Transcribe only the lines of the listing below from the one holding "TurquoiseLatchkey (1st from left), move" through the one holding "TurquoiseFlashlight -> none", inclusive, without any change.

──────── Provided entries ────────

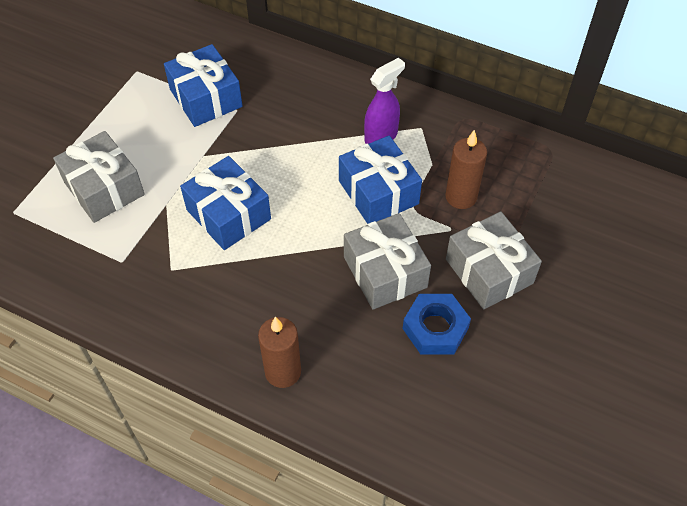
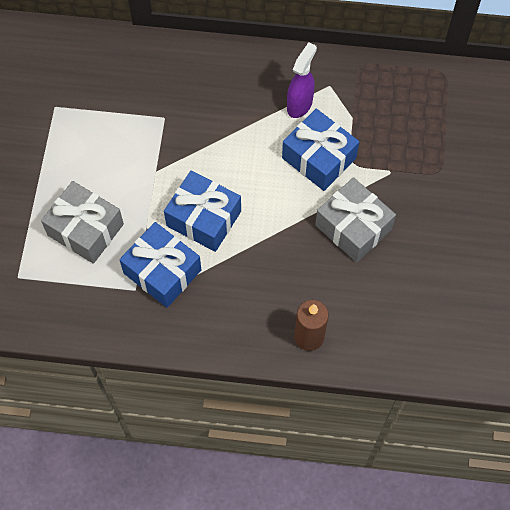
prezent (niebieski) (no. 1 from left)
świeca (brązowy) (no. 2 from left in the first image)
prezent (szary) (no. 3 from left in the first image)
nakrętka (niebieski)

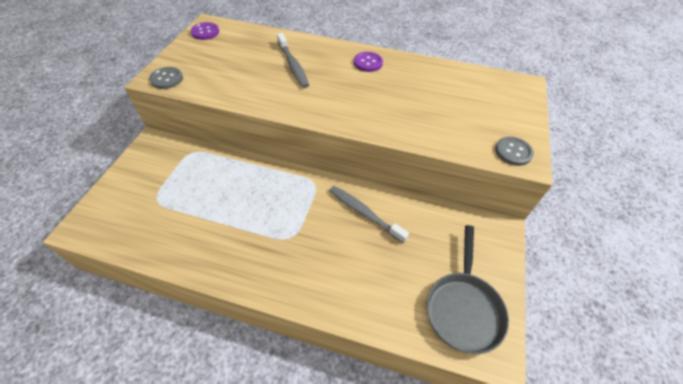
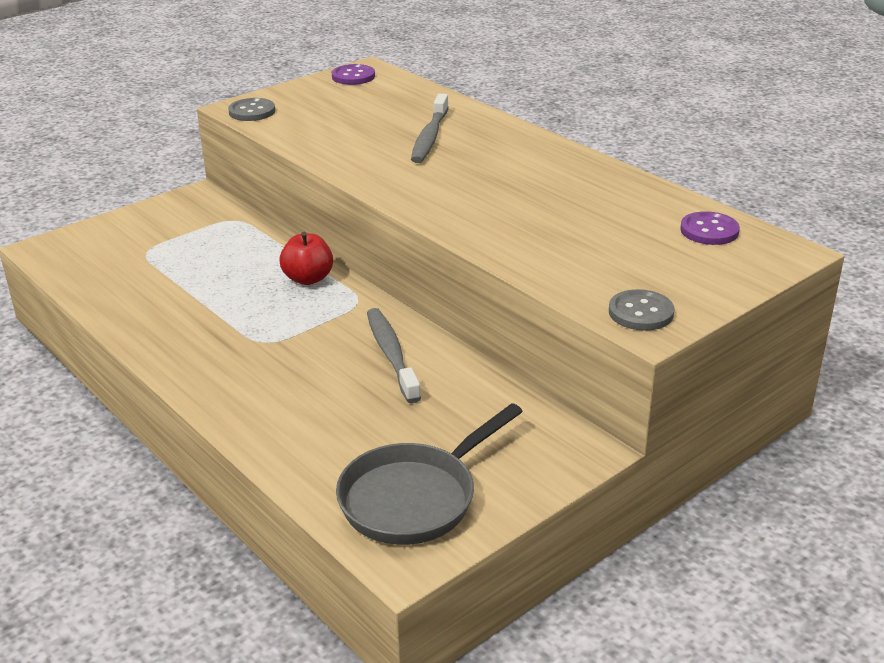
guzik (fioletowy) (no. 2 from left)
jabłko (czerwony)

────────
──────── Provided entries ────────

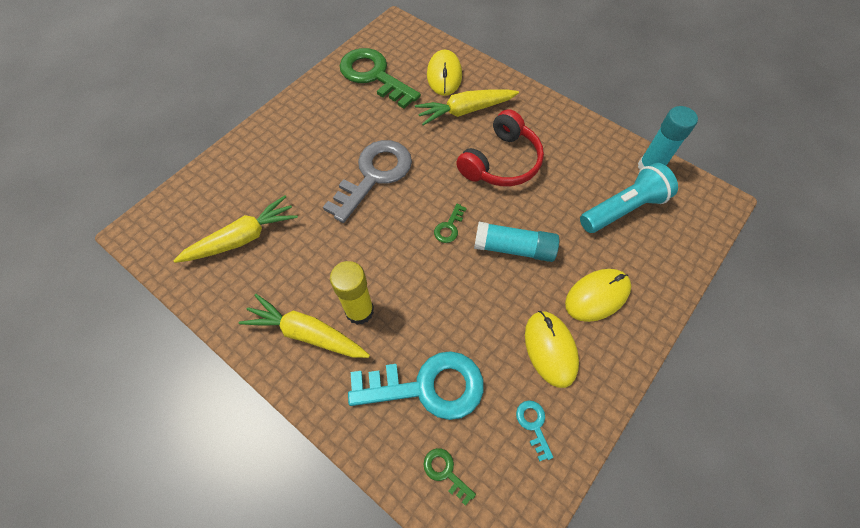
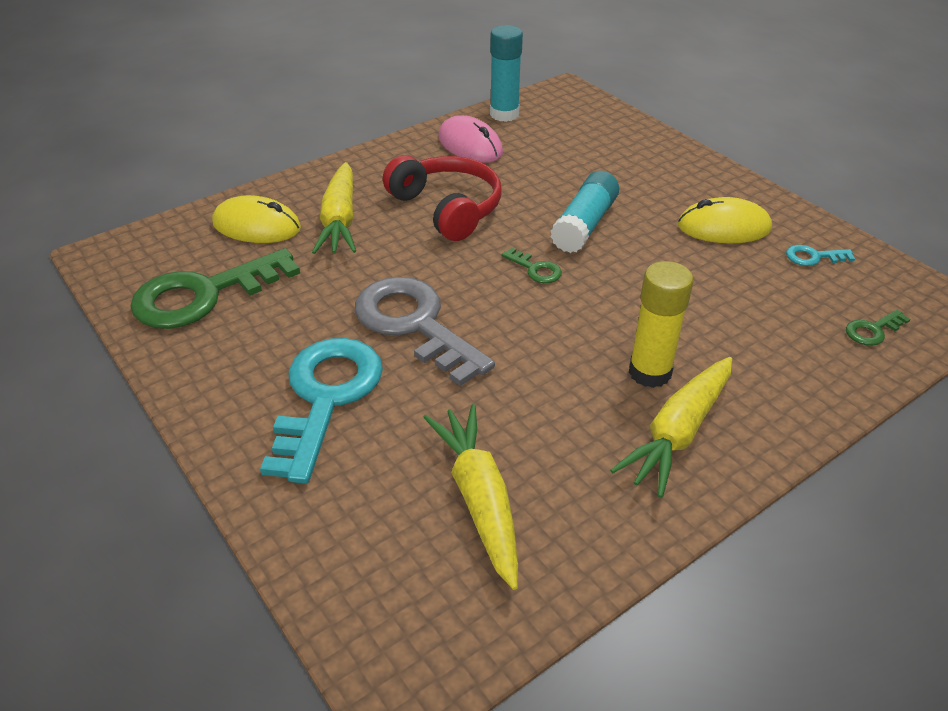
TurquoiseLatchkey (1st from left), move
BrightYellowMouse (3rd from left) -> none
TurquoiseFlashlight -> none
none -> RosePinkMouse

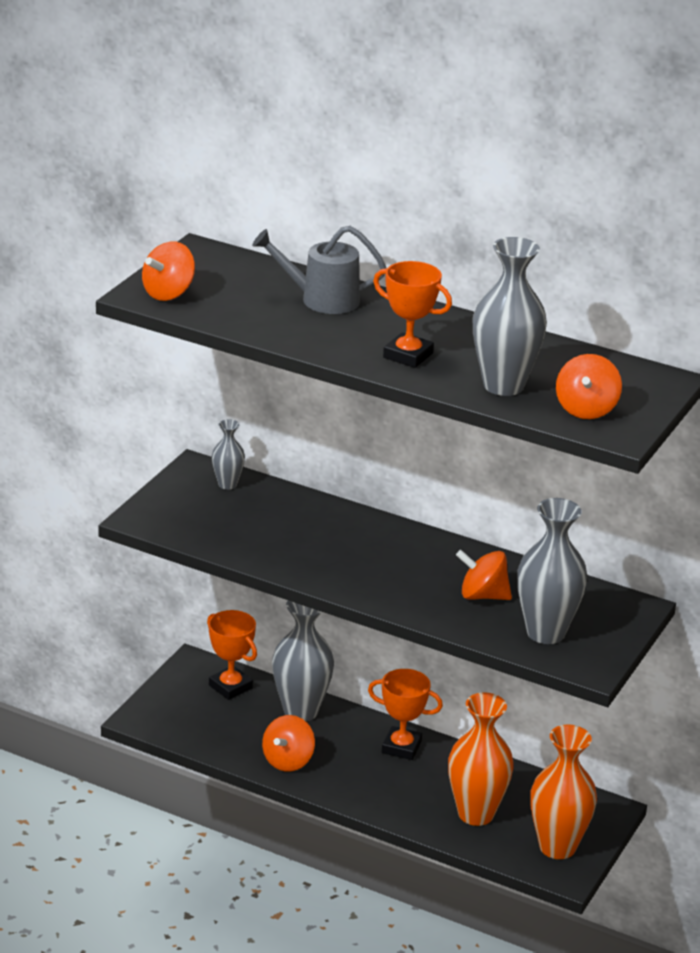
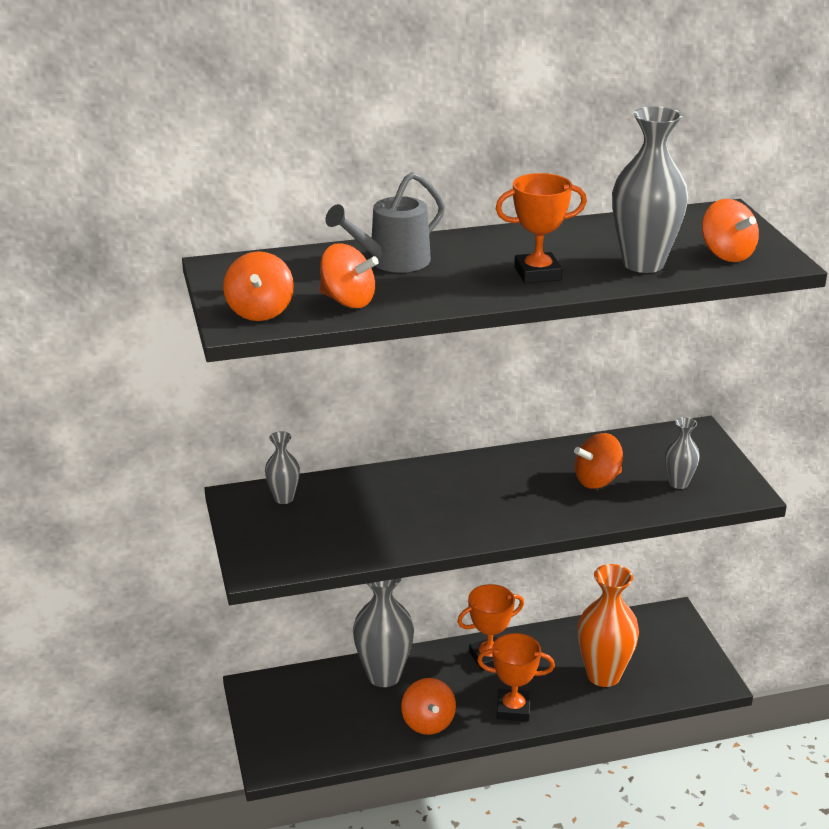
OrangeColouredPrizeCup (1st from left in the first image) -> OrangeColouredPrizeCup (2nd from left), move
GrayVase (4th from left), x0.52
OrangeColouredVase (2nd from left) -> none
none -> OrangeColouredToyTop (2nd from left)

────────

> [Answer for this exercise]:
TurquoiseLatchkey (1st from left), move
BrightYellowMouse (3rd from left) -> none
TurquoiseFlashlight -> none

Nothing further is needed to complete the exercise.